**PROBLEM**
Go through the following data and transcribe exactly the stretch of lines from the one holding "U3: W25Q64 -> W25Q32" to the one holding "D1: diode (A", both included.

**INPUT DATA**

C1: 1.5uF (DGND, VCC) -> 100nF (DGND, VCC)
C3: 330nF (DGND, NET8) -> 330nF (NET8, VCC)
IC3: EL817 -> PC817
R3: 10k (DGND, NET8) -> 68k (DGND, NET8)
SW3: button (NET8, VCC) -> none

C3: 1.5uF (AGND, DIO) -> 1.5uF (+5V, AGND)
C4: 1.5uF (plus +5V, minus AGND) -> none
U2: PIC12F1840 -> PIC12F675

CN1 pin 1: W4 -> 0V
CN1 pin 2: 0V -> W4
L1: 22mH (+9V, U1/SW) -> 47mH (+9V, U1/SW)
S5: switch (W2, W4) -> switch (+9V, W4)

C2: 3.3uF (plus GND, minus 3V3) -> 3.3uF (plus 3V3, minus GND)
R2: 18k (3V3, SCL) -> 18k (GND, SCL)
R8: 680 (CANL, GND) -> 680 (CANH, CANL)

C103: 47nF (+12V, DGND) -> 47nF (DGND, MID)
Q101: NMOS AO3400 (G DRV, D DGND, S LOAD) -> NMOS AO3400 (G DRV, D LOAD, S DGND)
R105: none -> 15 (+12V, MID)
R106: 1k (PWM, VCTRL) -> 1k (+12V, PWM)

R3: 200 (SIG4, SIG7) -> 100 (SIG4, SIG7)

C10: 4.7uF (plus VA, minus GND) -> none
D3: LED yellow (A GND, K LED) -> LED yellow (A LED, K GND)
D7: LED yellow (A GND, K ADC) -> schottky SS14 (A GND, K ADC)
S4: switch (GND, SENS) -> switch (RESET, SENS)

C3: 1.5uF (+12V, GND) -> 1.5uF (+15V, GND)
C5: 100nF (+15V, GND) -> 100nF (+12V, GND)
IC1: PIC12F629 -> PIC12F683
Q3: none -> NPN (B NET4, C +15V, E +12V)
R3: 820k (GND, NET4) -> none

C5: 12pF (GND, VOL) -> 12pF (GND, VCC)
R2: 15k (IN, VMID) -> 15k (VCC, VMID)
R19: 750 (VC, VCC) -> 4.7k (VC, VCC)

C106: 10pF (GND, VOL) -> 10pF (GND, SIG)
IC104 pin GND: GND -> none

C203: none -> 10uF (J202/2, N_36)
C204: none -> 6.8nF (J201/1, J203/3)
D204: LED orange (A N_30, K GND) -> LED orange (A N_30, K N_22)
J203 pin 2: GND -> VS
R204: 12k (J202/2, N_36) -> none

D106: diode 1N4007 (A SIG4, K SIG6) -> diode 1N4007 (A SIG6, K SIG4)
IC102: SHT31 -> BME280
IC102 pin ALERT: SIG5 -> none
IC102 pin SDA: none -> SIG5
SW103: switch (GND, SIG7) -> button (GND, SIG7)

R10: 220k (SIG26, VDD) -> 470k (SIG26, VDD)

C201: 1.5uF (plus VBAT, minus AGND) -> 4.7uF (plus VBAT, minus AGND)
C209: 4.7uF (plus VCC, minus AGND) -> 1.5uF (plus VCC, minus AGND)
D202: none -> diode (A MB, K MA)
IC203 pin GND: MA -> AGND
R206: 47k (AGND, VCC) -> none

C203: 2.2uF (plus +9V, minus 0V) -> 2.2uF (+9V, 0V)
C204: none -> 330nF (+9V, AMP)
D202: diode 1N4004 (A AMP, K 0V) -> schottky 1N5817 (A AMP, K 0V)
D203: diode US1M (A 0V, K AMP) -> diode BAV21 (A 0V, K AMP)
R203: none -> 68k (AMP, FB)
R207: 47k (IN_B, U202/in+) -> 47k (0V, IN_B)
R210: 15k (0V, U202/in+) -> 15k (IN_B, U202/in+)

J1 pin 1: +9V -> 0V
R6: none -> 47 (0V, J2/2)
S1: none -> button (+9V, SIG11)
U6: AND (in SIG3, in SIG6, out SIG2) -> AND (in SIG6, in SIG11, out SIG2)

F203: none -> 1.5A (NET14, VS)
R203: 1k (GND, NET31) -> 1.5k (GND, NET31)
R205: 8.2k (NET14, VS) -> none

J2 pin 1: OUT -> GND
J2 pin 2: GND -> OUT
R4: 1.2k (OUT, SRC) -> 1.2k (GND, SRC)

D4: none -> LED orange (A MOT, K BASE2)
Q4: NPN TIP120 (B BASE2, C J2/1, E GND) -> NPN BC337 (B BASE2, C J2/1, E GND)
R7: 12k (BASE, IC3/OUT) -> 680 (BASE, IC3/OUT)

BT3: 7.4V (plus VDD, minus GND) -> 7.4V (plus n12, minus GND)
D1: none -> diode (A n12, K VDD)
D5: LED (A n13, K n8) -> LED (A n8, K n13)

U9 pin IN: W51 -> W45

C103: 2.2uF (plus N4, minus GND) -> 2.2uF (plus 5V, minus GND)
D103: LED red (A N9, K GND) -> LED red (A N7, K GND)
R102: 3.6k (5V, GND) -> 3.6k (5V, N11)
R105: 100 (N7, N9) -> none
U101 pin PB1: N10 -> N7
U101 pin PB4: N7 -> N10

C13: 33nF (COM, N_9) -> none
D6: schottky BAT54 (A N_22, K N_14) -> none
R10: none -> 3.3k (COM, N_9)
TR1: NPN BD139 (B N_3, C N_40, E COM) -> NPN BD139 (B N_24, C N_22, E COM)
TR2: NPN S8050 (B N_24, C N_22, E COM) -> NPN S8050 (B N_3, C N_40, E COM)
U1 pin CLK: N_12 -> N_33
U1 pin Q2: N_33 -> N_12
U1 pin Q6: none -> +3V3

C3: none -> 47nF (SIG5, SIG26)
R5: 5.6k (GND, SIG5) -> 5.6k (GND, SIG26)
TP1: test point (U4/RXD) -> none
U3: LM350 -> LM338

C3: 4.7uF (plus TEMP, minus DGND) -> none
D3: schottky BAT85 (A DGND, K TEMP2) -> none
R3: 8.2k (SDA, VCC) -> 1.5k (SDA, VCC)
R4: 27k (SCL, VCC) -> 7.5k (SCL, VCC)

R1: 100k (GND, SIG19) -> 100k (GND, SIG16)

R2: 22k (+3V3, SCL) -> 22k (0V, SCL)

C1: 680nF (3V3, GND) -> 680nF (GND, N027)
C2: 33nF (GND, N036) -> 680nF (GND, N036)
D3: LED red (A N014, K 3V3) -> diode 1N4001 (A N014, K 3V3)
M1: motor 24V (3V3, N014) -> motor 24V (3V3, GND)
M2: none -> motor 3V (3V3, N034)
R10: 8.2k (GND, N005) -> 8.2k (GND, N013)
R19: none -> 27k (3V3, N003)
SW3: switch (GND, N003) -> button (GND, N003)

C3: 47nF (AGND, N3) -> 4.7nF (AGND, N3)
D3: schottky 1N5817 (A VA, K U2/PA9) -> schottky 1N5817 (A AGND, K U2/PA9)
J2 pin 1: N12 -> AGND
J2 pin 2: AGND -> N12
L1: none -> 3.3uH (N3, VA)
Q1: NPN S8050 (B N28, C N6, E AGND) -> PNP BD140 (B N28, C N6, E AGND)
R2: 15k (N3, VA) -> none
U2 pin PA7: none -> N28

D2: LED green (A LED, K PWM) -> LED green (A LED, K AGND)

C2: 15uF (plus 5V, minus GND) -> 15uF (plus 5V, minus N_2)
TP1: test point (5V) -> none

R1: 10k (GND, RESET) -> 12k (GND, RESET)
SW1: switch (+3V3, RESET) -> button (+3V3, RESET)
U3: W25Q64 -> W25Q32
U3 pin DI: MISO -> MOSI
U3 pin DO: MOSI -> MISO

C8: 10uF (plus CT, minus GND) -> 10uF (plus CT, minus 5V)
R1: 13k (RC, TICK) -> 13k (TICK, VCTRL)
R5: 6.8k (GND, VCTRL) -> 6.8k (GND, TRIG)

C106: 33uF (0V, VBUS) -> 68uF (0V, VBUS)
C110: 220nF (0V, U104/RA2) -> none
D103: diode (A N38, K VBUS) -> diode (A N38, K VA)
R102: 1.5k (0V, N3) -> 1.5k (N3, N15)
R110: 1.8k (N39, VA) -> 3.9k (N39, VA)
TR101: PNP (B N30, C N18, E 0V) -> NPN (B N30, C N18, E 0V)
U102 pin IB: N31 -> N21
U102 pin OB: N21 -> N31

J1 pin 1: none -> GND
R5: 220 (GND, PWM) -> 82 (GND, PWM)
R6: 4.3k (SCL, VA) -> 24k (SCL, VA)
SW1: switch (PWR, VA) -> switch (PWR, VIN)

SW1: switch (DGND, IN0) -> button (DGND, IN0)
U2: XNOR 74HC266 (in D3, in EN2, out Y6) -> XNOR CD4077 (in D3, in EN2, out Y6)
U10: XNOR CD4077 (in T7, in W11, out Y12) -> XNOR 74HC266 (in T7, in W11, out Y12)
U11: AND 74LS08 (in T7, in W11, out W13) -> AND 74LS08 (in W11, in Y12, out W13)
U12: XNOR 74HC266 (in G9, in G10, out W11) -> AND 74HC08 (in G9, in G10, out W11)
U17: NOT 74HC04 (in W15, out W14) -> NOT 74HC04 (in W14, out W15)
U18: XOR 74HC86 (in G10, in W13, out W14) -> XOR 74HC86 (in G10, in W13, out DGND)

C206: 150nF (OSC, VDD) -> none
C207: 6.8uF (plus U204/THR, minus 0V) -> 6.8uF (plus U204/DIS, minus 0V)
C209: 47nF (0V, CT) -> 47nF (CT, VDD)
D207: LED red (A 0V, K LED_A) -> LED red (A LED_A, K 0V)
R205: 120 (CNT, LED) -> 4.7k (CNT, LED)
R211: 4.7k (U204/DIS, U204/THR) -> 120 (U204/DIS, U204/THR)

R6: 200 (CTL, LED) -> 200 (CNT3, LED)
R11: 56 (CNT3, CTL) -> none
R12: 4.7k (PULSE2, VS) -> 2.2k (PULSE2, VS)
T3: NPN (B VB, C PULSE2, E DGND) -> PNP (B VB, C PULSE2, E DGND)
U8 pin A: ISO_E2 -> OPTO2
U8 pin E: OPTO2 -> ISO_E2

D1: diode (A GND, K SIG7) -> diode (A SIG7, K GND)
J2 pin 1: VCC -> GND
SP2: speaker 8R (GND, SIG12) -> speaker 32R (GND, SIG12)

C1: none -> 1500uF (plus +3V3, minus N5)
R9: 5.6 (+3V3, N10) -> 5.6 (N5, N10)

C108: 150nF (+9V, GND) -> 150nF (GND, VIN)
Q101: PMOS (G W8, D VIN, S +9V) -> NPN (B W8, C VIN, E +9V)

**EXPECTED ANSWER**
U3: W25Q64 -> W25Q32
U3 pin DI: MISO -> MOSI
U3 pin DO: MOSI -> MISO

C8: 10uF (plus CT, minus GND) -> 10uF (plus CT, minus 5V)
R1: 13k (RC, TICK) -> 13k (TICK, VCTRL)
R5: 6.8k (GND, VCTRL) -> 6.8k (GND, TRIG)

C106: 33uF (0V, VBUS) -> 68uF (0V, VBUS)
C110: 220nF (0V, U104/RA2) -> none
D103: diode (A N38, K VBUS) -> diode (A N38, K VA)
R102: 1.5k (0V, N3) -> 1.5k (N3, N15)
R110: 1.8k (N39, VA) -> 3.9k (N39, VA)
TR101: PNP (B N30, C N18, E 0V) -> NPN (B N30, C N18, E 0V)
U102 pin IB: N31 -> N21
U102 pin OB: N21 -> N31

J1 pin 1: none -> GND
R5: 220 (GND, PWM) -> 82 (GND, PWM)
R6: 4.3k (SCL, VA) -> 24k (SCL, VA)
SW1: switch (PWR, VA) -> switch (PWR, VIN)

SW1: switch (DGND, IN0) -> button (DGND, IN0)
U2: XNOR 74HC266 (in D3, in EN2, out Y6) -> XNOR CD4077 (in D3, in EN2, out Y6)
U10: XNOR CD4077 (in T7, in W11, out Y12) -> XNOR 74HC266 (in T7, in W11, out Y12)
U11: AND 74LS08 (in T7, in W11, out W13) -> AND 74LS08 (in W11, in Y12, out W13)
U12: XNOR 74HC266 (in G9, in G10, out W11) -> AND 74HC08 (in G9, in G10, out W11)
U17: NOT 74HC04 (in W15, out W14) -> NOT 74HC04 (in W14, out W15)
U18: XOR 74HC86 (in G10, in W13, out W14) -> XOR 74HC86 (in G10, in W13, out DGND)

C206: 150nF (OSC, VDD) -> none
C207: 6.8uF (plus U204/THR, minus 0V) -> 6.8uF (plus U204/DIS, minus 0V)
C209: 47nF (0V, CT) -> 47nF (CT, VDD)
D207: LED red (A 0V, K LED_A) -> LED red (A LED_A, K 0V)
R205: 120 (CNT, LED) -> 4.7k (CNT, LED)
R211: 4.7k (U204/DIS, U204/THR) -> 120 (U204/DIS, U204/THR)

R6: 200 (CTL, LED) -> 200 (CNT3, LED)
R11: 56 (CNT3, CTL) -> none
R12: 4.7k (PULSE2, VS) -> 2.2k (PULSE2, VS)
T3: NPN (B VB, C PULSE2, E DGND) -> PNP (B VB, C PULSE2, E DGND)
U8 pin A: ISO_E2 -> OPTO2
U8 pin E: OPTO2 -> ISO_E2

D1: diode (A GND, K SIG7) -> diode (A SIG7, K GND)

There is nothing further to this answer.